→ Problem requirements: A faithful copy of the data below is required, leaving out every picture.

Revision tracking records
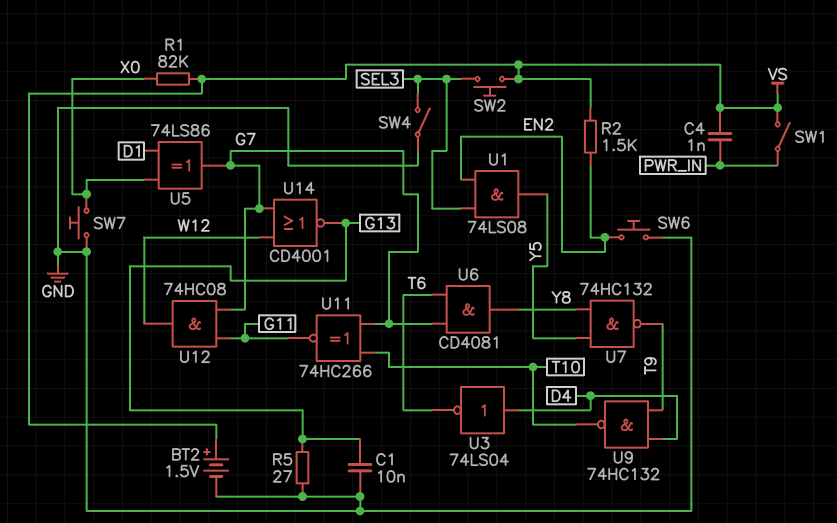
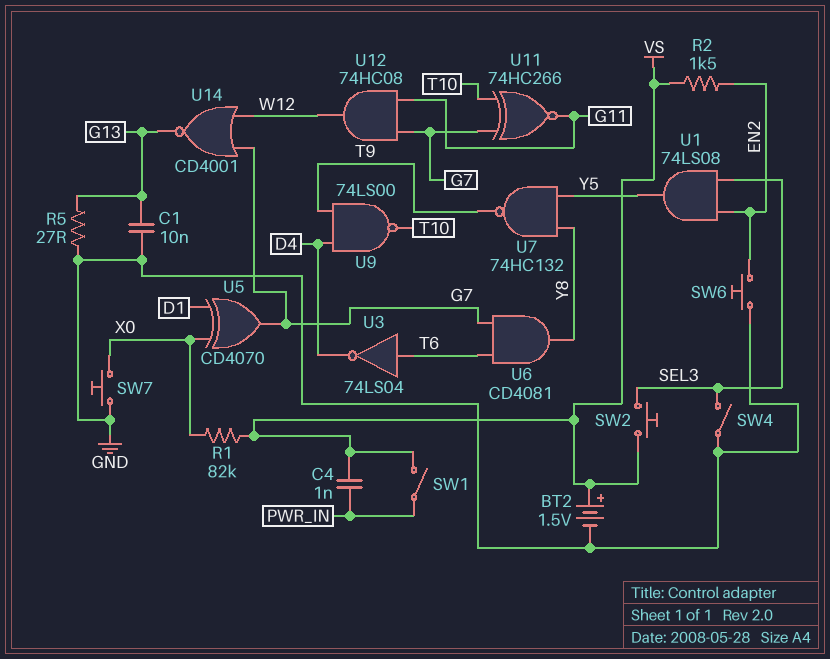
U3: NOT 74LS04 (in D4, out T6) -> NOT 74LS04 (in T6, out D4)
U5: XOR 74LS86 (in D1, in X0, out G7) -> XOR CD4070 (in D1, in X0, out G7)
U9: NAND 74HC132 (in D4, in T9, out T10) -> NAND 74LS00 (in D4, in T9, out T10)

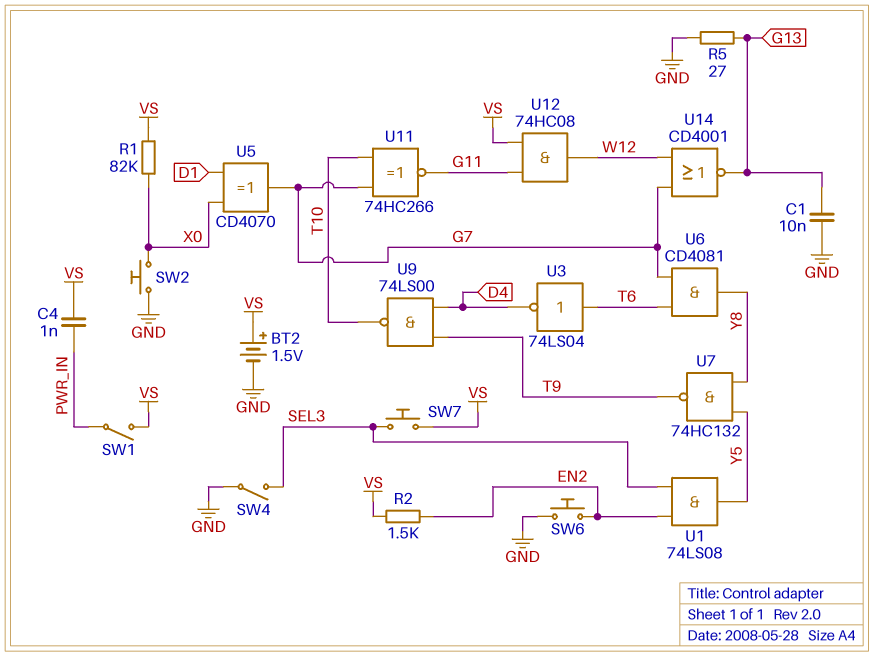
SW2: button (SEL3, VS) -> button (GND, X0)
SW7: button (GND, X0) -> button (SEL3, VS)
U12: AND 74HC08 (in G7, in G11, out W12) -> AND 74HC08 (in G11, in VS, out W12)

→ Your solution:
U3: NOT 74LS04 (in D4, out T6) -> NOT 74LS04 (in T6, out D4)
U5: XOR 74LS86 (in D1, in X0, out G7) -> XOR CD4070 (in D1, in X0, out G7)
U9: NAND 74HC132 (in D4, in T9, out T10) -> NAND 74LS00 (in D4, in T9, out T10)

SW2: button (SEL3, VS) -> button (GND, X0)
SW7: button (GND, X0) -> button (SEL3, VS)
U12: AND 74HC08 (in G7, in G11, out W12) -> AND 74HC08 (in G11, in VS, out W12)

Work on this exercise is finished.